» **Listed entries**

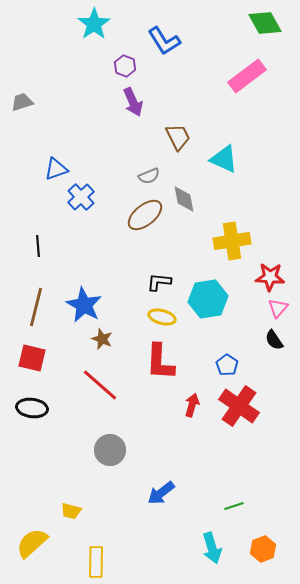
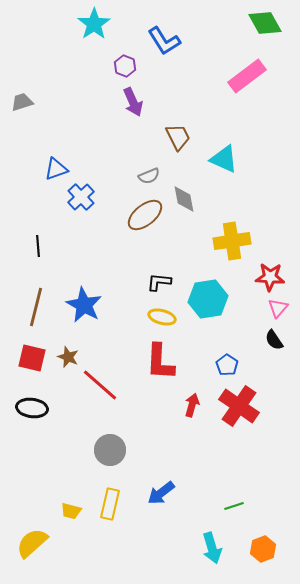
brown star: moved 34 px left, 18 px down
yellow rectangle: moved 14 px right, 58 px up; rotated 12 degrees clockwise
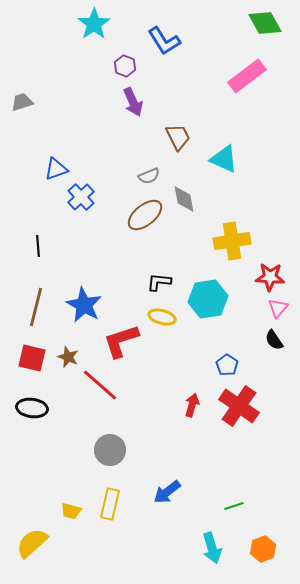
red L-shape: moved 39 px left, 21 px up; rotated 69 degrees clockwise
blue arrow: moved 6 px right, 1 px up
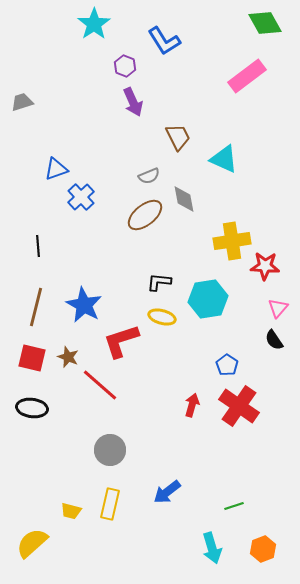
red star: moved 5 px left, 11 px up
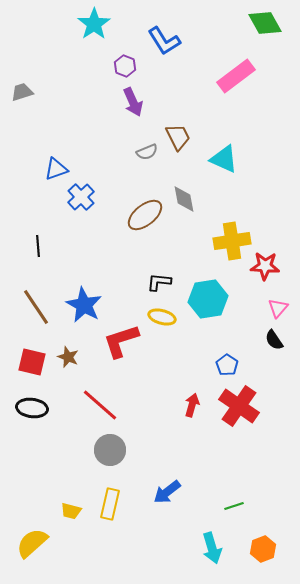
pink rectangle: moved 11 px left
gray trapezoid: moved 10 px up
gray semicircle: moved 2 px left, 24 px up
brown line: rotated 48 degrees counterclockwise
red square: moved 4 px down
red line: moved 20 px down
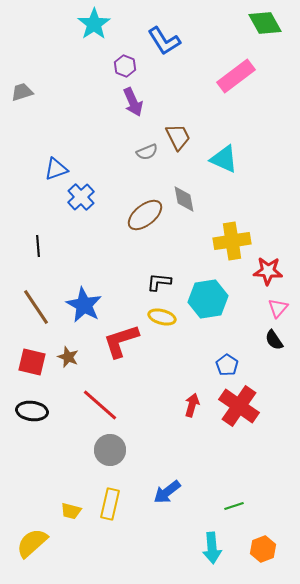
red star: moved 3 px right, 5 px down
black ellipse: moved 3 px down
cyan arrow: rotated 12 degrees clockwise
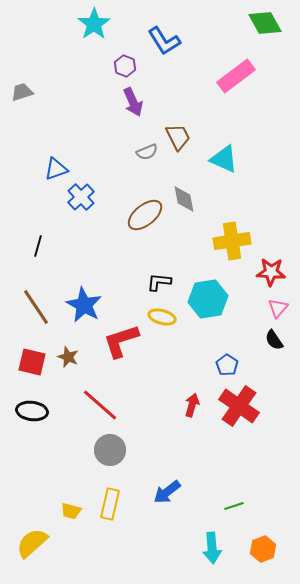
black line: rotated 20 degrees clockwise
red star: moved 3 px right, 1 px down
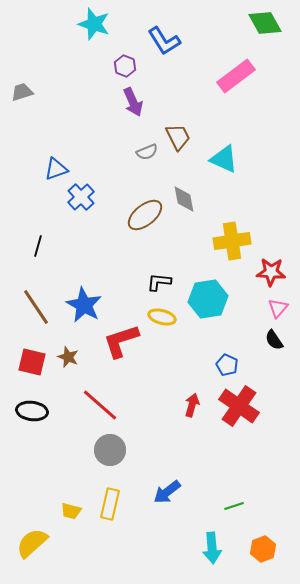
cyan star: rotated 20 degrees counterclockwise
blue pentagon: rotated 10 degrees counterclockwise
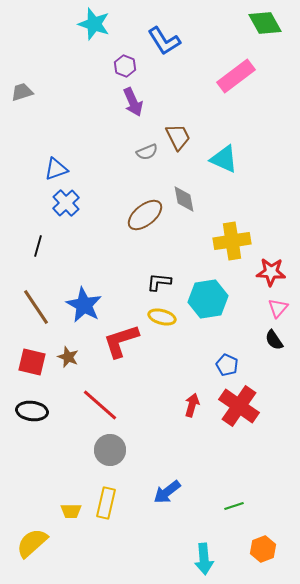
blue cross: moved 15 px left, 6 px down
yellow rectangle: moved 4 px left, 1 px up
yellow trapezoid: rotated 15 degrees counterclockwise
cyan arrow: moved 8 px left, 11 px down
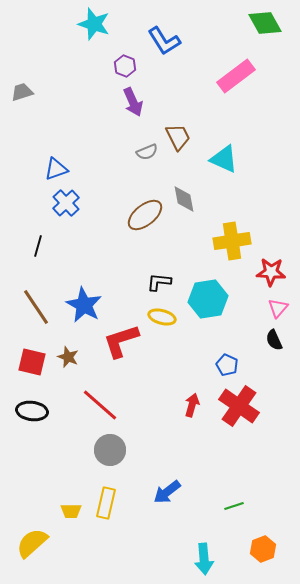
black semicircle: rotated 10 degrees clockwise
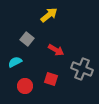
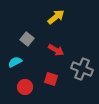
yellow arrow: moved 7 px right, 2 px down
red circle: moved 1 px down
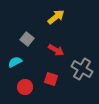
gray cross: rotated 10 degrees clockwise
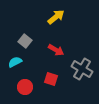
gray square: moved 2 px left, 2 px down
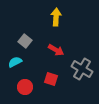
yellow arrow: rotated 48 degrees counterclockwise
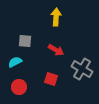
gray square: rotated 32 degrees counterclockwise
red circle: moved 6 px left
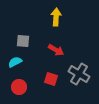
gray square: moved 2 px left
gray cross: moved 3 px left, 5 px down
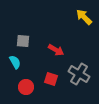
yellow arrow: moved 28 px right; rotated 48 degrees counterclockwise
cyan semicircle: rotated 88 degrees clockwise
red circle: moved 7 px right
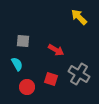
yellow arrow: moved 5 px left
cyan semicircle: moved 2 px right, 2 px down
red circle: moved 1 px right
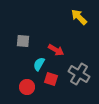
cyan semicircle: moved 22 px right; rotated 120 degrees counterclockwise
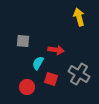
yellow arrow: rotated 30 degrees clockwise
red arrow: rotated 21 degrees counterclockwise
cyan semicircle: moved 1 px left, 1 px up
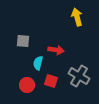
yellow arrow: moved 2 px left
cyan semicircle: rotated 16 degrees counterclockwise
gray cross: moved 2 px down
red square: moved 2 px down
red circle: moved 2 px up
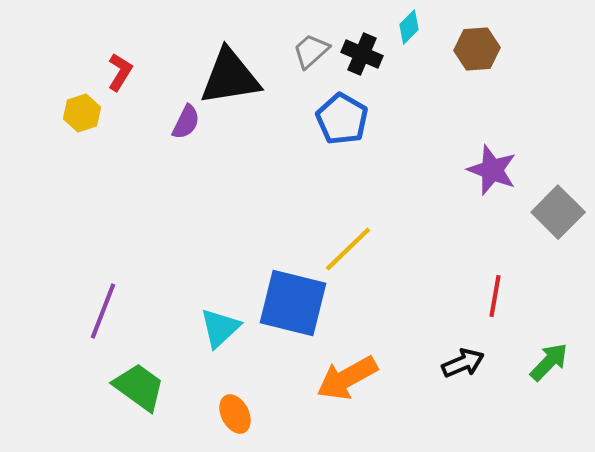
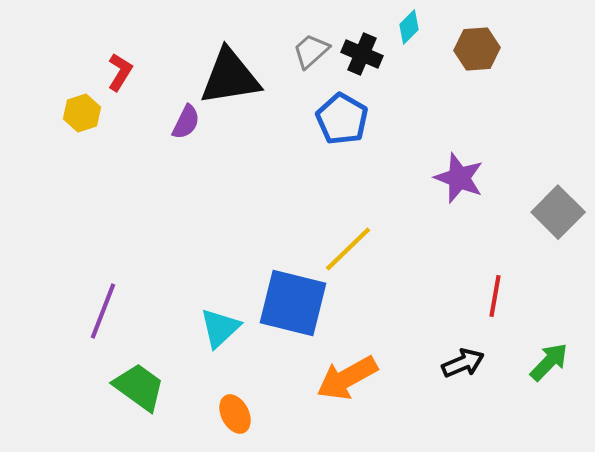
purple star: moved 33 px left, 8 px down
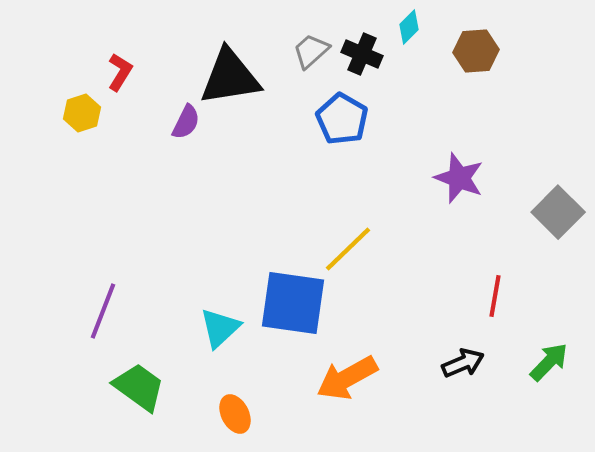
brown hexagon: moved 1 px left, 2 px down
blue square: rotated 6 degrees counterclockwise
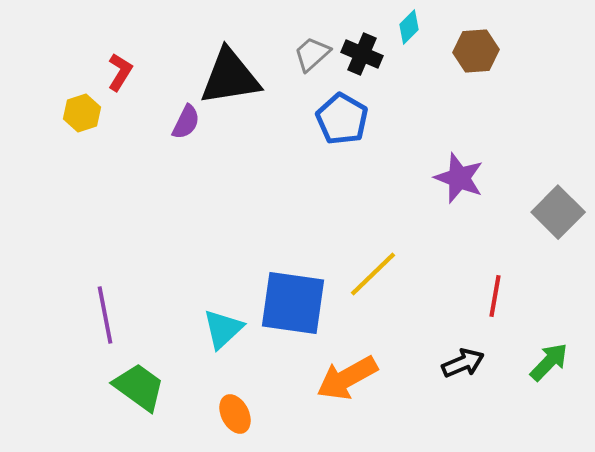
gray trapezoid: moved 1 px right, 3 px down
yellow line: moved 25 px right, 25 px down
purple line: moved 2 px right, 4 px down; rotated 32 degrees counterclockwise
cyan triangle: moved 3 px right, 1 px down
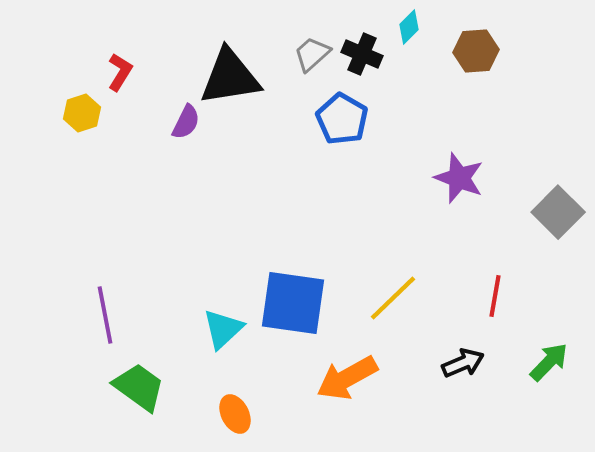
yellow line: moved 20 px right, 24 px down
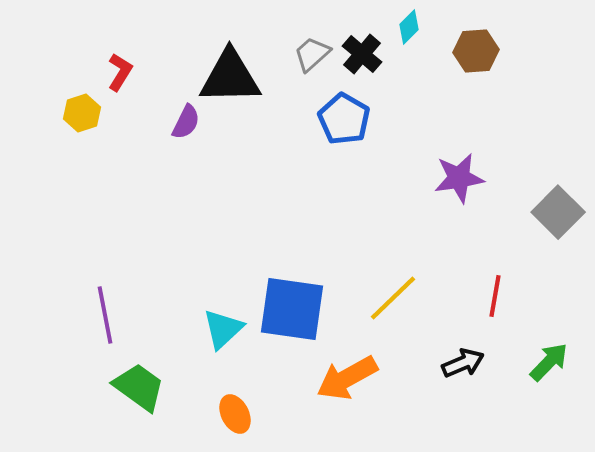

» **Aim of the exercise**
Arrange the records from the line containing "yellow arrow: rotated 30 degrees clockwise" through the end of the records, both ends included, as a Markdown table with columns Row and Entry. Number each row, skip blank lines, and omit the picture lines.

» **Task output**
| Row | Entry |
|---|---|
| 1 | yellow arrow: rotated 30 degrees clockwise |
| 2 | red arrow: rotated 21 degrees counterclockwise |
| 3 | cyan semicircle: moved 1 px left, 1 px up |
| 4 | yellow arrow: moved 2 px left |
| 5 | cyan semicircle: rotated 16 degrees counterclockwise |
| 6 | gray cross: moved 2 px down |
| 7 | red square: moved 2 px down |
| 8 | red circle: moved 2 px up |
| 9 | purple star: moved 33 px left, 8 px down |
| 10 | brown hexagon: moved 1 px left, 2 px down |
| 11 | blue square: rotated 6 degrees counterclockwise |
| 12 | gray trapezoid: moved 1 px right, 3 px down |
| 13 | yellow line: moved 25 px right, 25 px down |
| 14 | purple line: moved 2 px right, 4 px down; rotated 32 degrees counterclockwise |
| 15 | cyan triangle: moved 3 px right, 1 px down |
| 16 | yellow line: moved 20 px right, 24 px down |